(Scene difference descriptions)
········

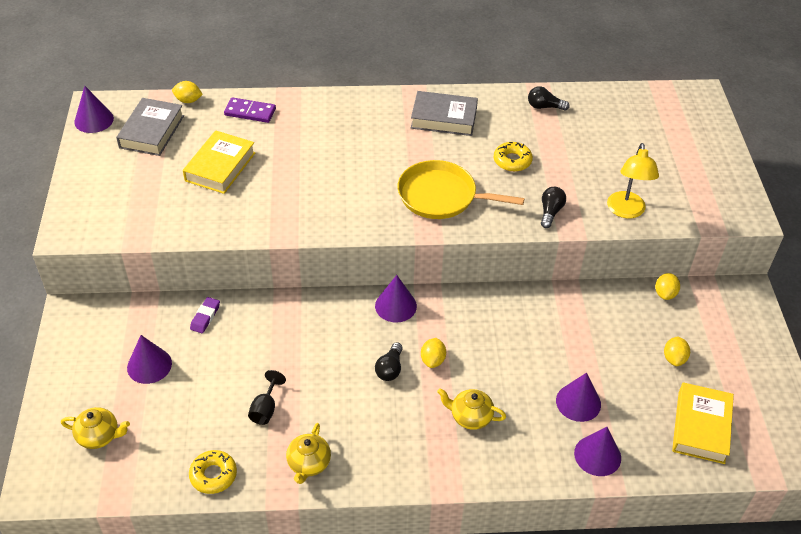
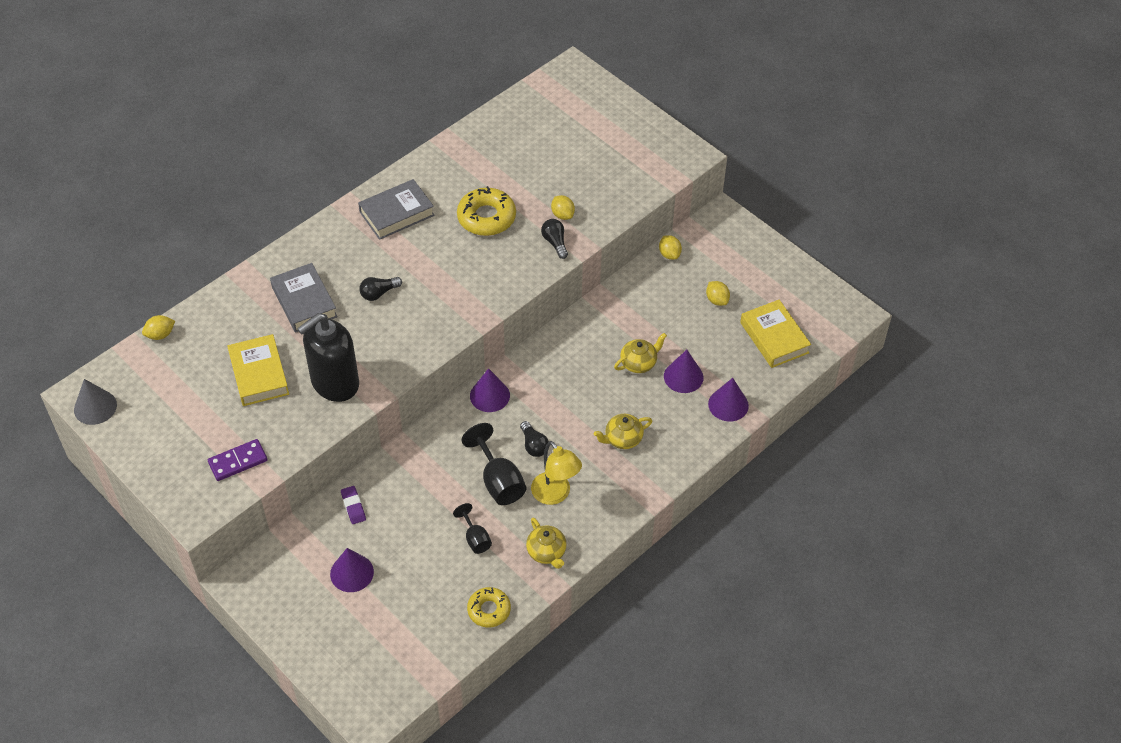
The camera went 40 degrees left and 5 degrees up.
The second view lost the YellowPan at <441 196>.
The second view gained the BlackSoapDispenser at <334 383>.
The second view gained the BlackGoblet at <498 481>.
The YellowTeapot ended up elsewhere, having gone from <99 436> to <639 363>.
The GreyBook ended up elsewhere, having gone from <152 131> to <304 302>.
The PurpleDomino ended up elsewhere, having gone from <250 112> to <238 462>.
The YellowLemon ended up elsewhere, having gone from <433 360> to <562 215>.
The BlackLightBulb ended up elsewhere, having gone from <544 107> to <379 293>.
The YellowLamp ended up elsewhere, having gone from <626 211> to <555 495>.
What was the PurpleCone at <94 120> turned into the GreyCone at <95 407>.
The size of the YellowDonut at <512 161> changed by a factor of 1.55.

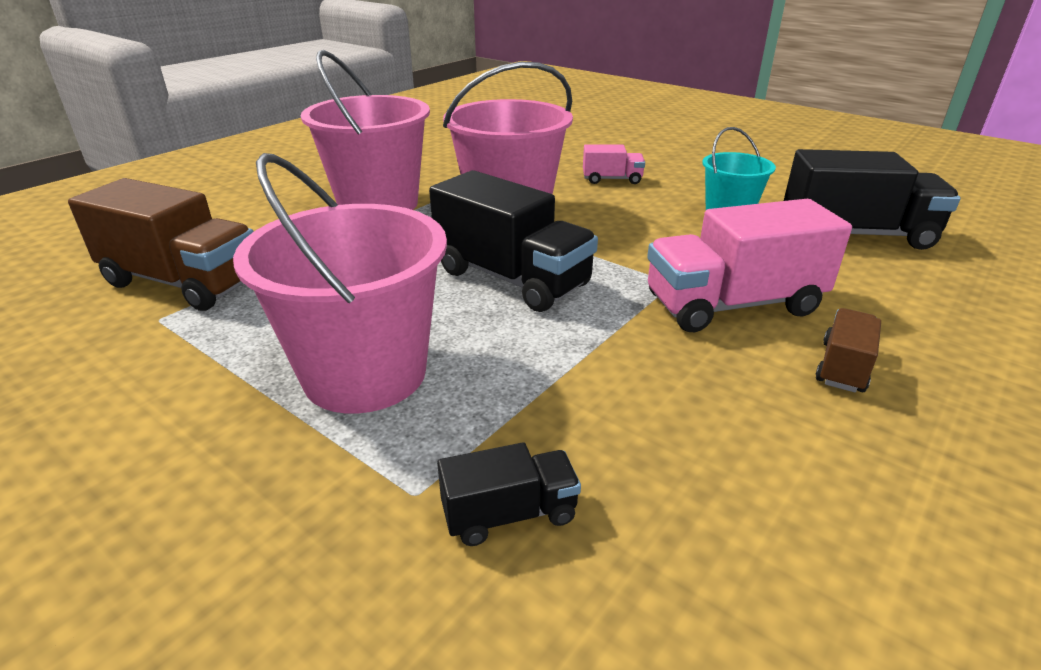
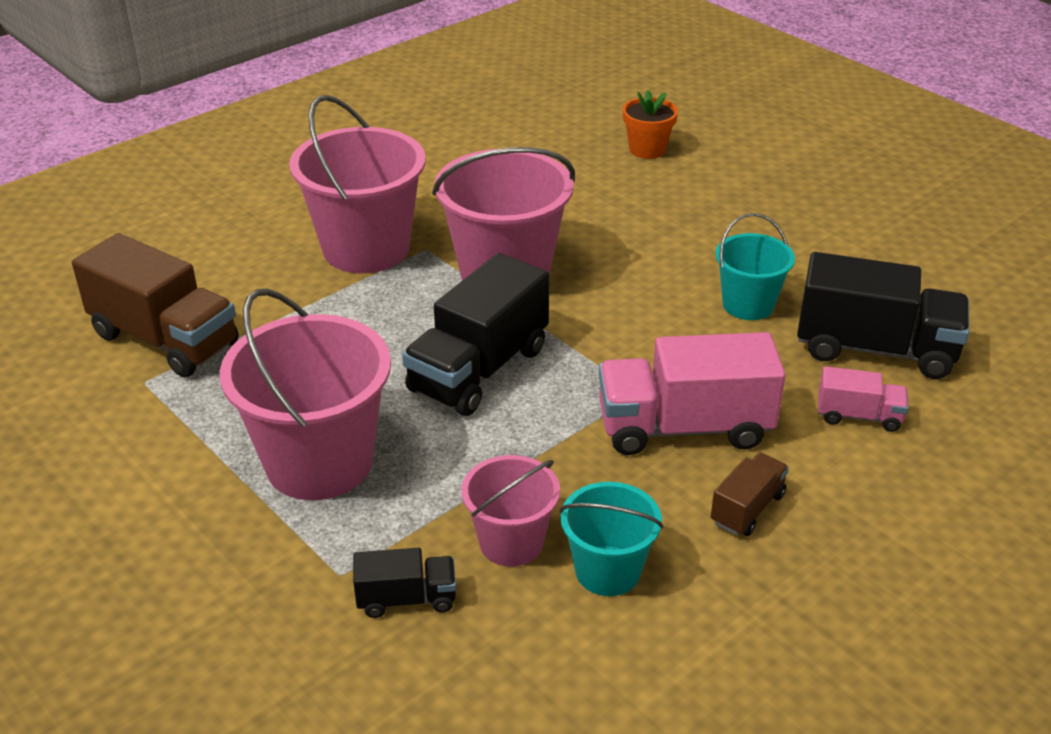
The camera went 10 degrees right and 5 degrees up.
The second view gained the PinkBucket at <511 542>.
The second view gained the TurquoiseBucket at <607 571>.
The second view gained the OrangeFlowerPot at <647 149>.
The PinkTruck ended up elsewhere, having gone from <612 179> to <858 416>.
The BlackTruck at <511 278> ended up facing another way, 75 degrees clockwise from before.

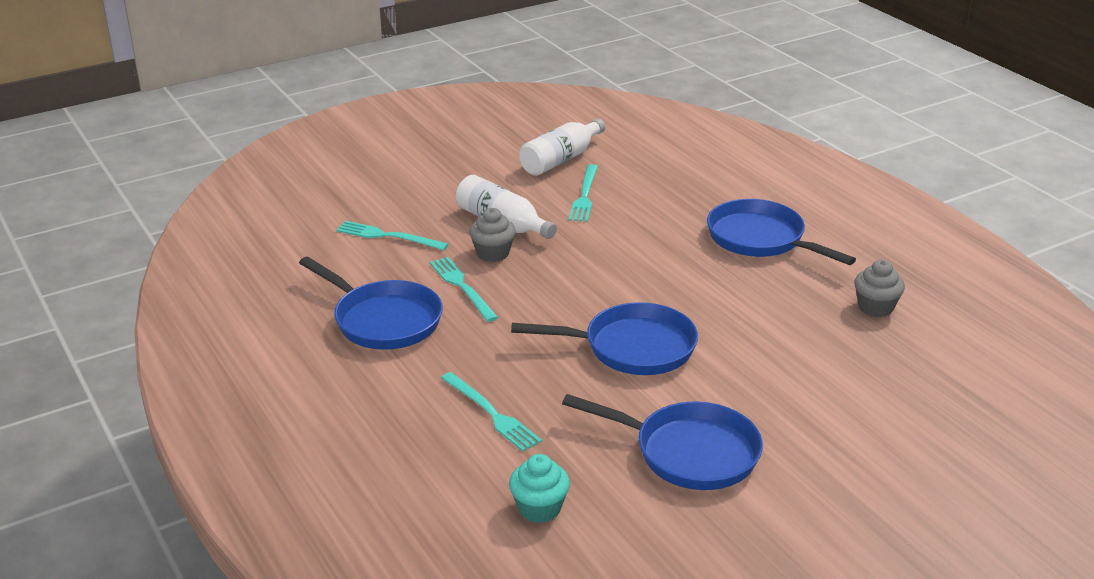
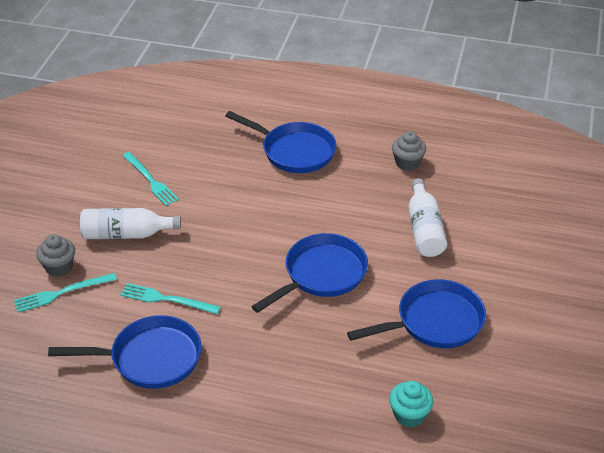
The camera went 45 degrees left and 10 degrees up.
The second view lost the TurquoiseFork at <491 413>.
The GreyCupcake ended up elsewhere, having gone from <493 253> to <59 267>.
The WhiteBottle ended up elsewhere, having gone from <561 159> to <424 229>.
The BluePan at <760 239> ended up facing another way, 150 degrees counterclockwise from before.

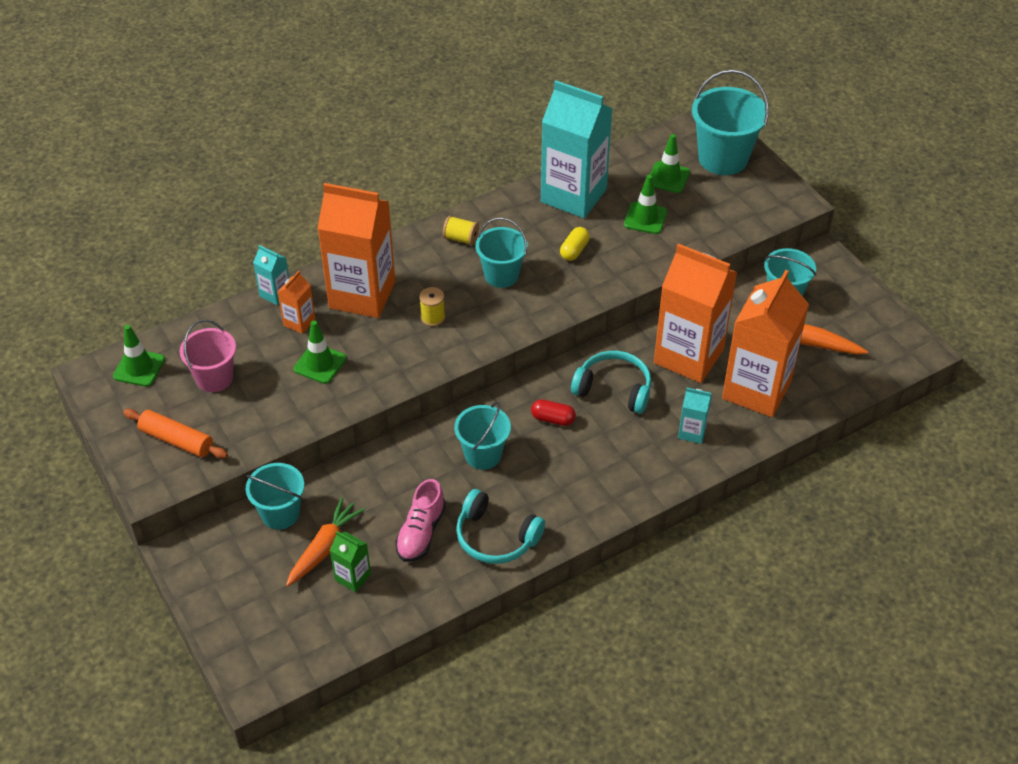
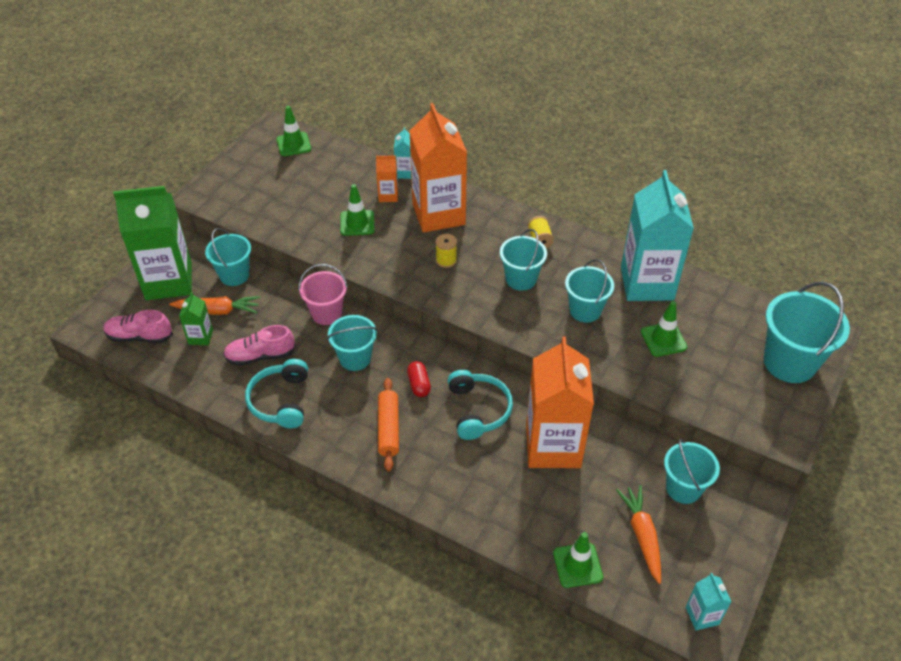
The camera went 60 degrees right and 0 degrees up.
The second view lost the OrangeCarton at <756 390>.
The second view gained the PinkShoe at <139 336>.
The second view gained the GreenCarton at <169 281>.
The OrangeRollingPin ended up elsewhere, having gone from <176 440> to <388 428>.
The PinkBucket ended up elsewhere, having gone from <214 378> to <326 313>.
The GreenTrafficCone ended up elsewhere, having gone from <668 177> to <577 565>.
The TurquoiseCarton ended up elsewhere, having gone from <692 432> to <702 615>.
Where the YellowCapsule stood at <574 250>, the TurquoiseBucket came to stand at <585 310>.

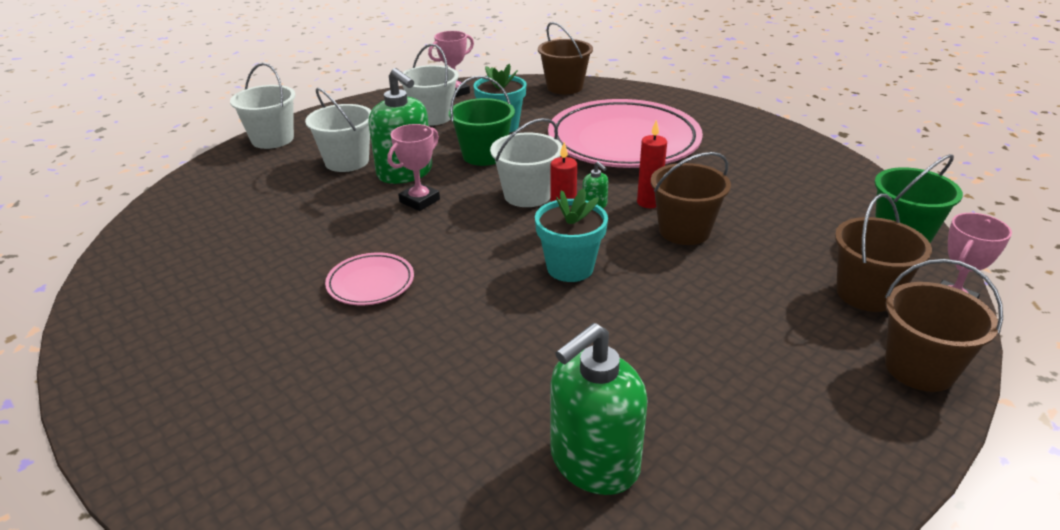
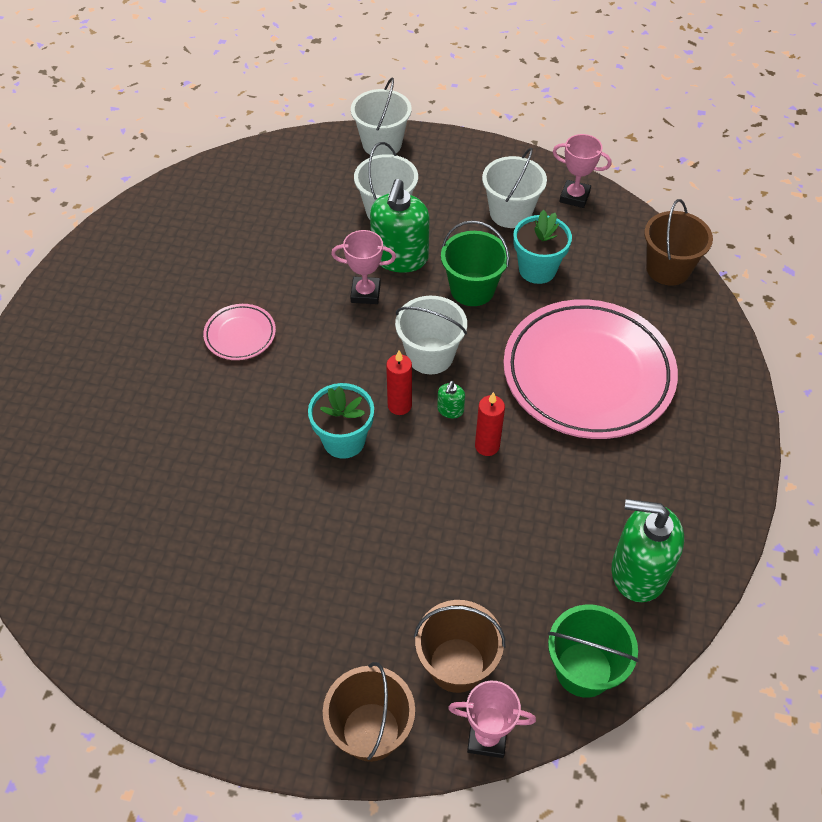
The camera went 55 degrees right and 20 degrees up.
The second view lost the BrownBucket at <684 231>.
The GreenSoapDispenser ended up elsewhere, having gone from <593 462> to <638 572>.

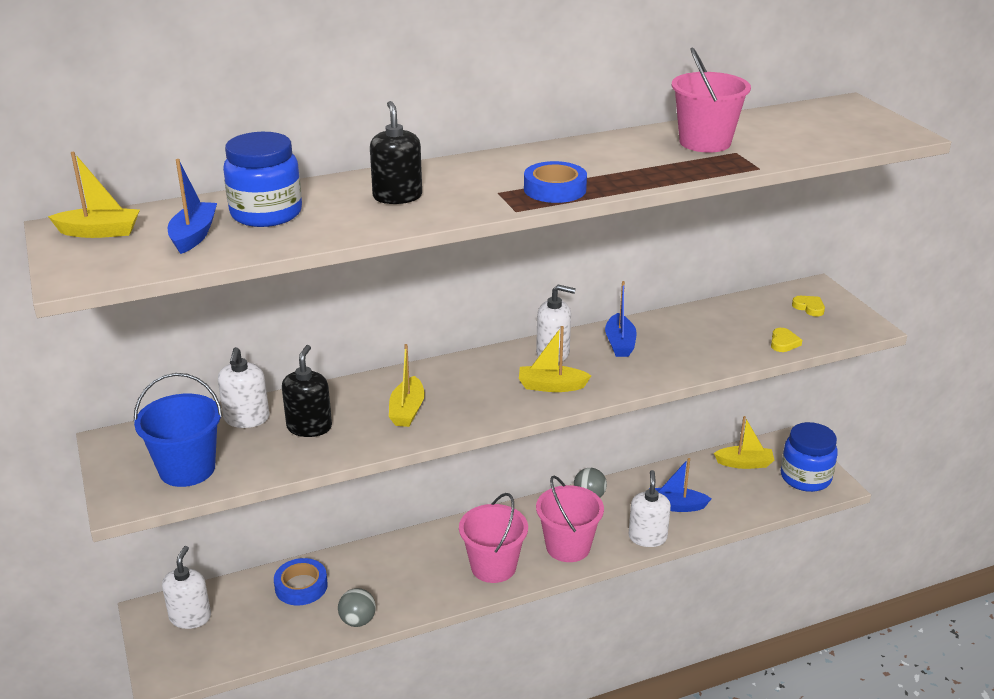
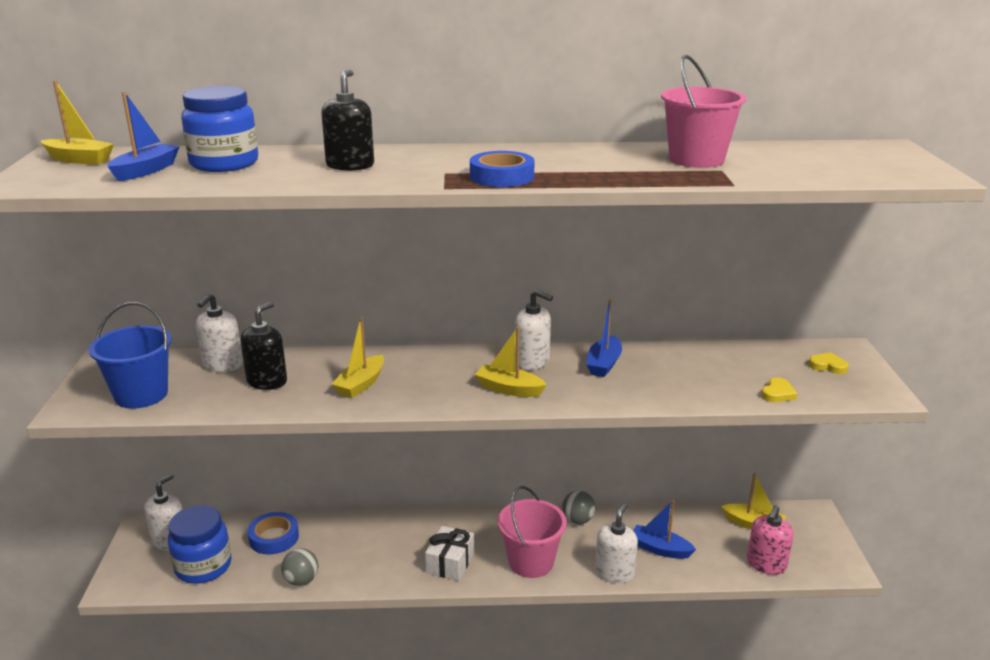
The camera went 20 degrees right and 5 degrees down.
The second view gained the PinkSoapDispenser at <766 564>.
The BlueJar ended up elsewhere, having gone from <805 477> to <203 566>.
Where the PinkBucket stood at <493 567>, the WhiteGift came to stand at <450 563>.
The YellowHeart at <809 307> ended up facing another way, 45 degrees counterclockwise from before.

········

* [What the exercise asks]:
Set the pictures aside and reproduce the data above exactly.

* [Reply]:
The camera went 40 degrees left and 5 degrees up.
The second view lost the YellowPan at <441 196>.
The second view gained the BlackSoapDispenser at <334 383>.
The second view gained the BlackGoblet at <498 481>.
The YellowTeapot ended up elsewhere, having gone from <99 436> to <639 363>.
The GreyBook ended up elsewhere, having gone from <152 131> to <304 302>.
The PurpleDomino ended up elsewhere, having gone from <250 112> to <238 462>.
The YellowLemon ended up elsewhere, having gone from <433 360> to <562 215>.
The BlackLightBulb ended up elsewhere, having gone from <544 107> to <379 293>.
The YellowLamp ended up elsewhere, having gone from <626 211> to <555 495>.
What was the PurpleCone at <94 120> turned into the GreyCone at <95 407>.
The size of the YellowDonut at <512 161> changed by a factor of 1.55.

The camera went 10 degrees right and 5 degrees up.
The second view gained the PinkBucket at <511 542>.
The second view gained the TurquoiseBucket at <607 571>.
The second view gained the OrangeFlowerPot at <647 149>.
The PinkTruck ended up elsewhere, having gone from <612 179> to <858 416>.
The BlackTruck at <511 278> ended up facing another way, 75 degrees clockwise from before.

The camera went 45 degrees left and 10 degrees up.
The second view lost the TurquoiseFork at <491 413>.
The GreyCupcake ended up elsewhere, having gone from <493 253> to <59 267>.
The WhiteBottle ended up elsewhere, having gone from <561 159> to <424 229>.
The BluePan at <760 239> ended up facing another way, 150 degrees counterclockwise from before.

The camera went 60 degrees right and 0 degrees up.
The second view lost the OrangeCarton at <756 390>.
The second view gained the PinkShoe at <139 336>.
The second view gained the GreenCarton at <169 281>.
The OrangeRollingPin ended up elsewhere, having gone from <176 440> to <388 428>.
The PinkBucket ended up elsewhere, having gone from <214 378> to <326 313>.
The GreenTrafficCone ended up elsewhere, having gone from <668 177> to <577 565>.
The TurquoiseCarton ended up elsewhere, having gone from <692 432> to <702 615>.
Where the YellowCapsule stood at <574 250>, the TurquoiseBucket came to stand at <585 310>.

The camera went 55 degrees right and 20 degrees up.
The second view lost the BrownBucket at <684 231>.
The GreenSoapDispenser ended up elsewhere, having gone from <593 462> to <638 572>.

The camera went 20 degrees right and 5 degrees down.
The second view gained the PinkSoapDispenser at <766 564>.
The BlueJar ended up elsewhere, having gone from <805 477> to <203 566>.
Where the PinkBucket stood at <493 567>, the WhiteGift came to stand at <450 563>.
The YellowHeart at <809 307> ended up facing another way, 45 degrees counterclockwise from before.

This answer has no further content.